> [Problem description] Word for word, set down every line of the entries below from the line with "(134, 171) = (521, 404): orange" to the line with "(512, 74) = (284, 107): orange", including both, and no other line.

> [Recorded data]
_____
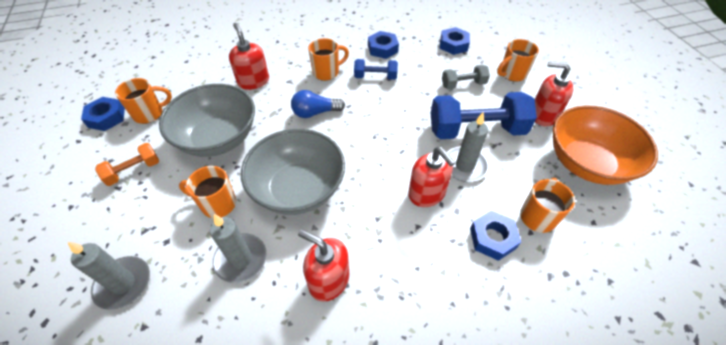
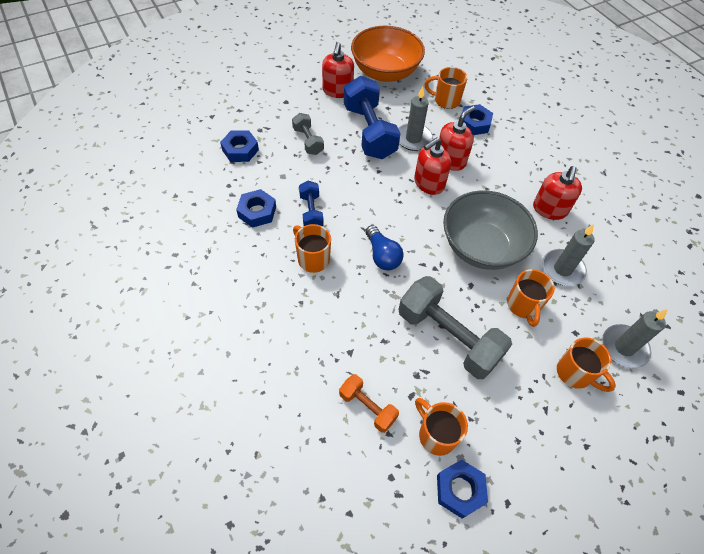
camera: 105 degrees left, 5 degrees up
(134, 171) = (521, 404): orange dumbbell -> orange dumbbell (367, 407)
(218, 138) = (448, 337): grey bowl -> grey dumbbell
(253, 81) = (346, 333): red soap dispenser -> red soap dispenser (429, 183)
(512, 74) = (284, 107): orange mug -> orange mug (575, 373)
_____
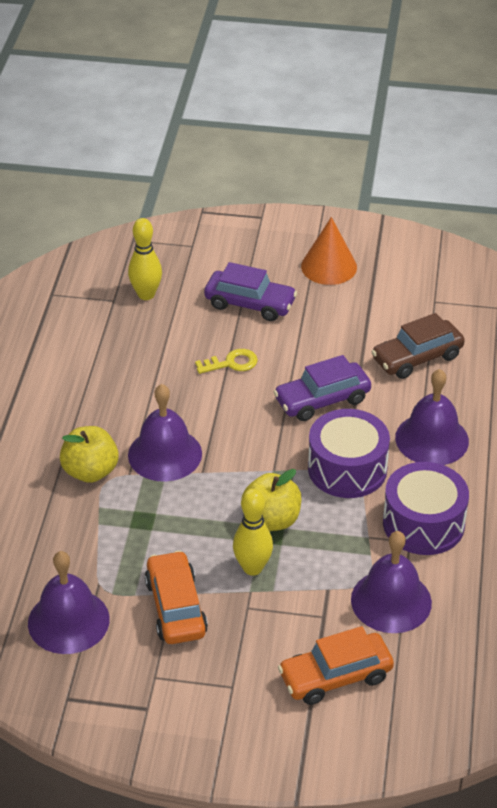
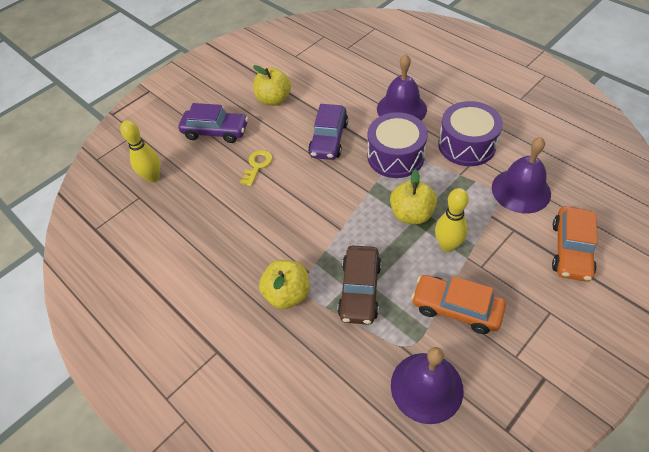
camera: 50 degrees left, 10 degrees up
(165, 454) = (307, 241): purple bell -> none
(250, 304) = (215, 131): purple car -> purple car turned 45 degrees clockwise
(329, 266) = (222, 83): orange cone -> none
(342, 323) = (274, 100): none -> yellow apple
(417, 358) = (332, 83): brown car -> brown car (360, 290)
_____
> [Expected output]
(134, 171) = (521, 404): orange dumbbell -> orange dumbbell (367, 407)
(218, 138) = (448, 337): grey bowl -> grey dumbbell
(253, 81) = (346, 333): red soap dispenser -> red soap dispenser (429, 183)
(512, 74) = (284, 107): orange mug -> orange mug (575, 373)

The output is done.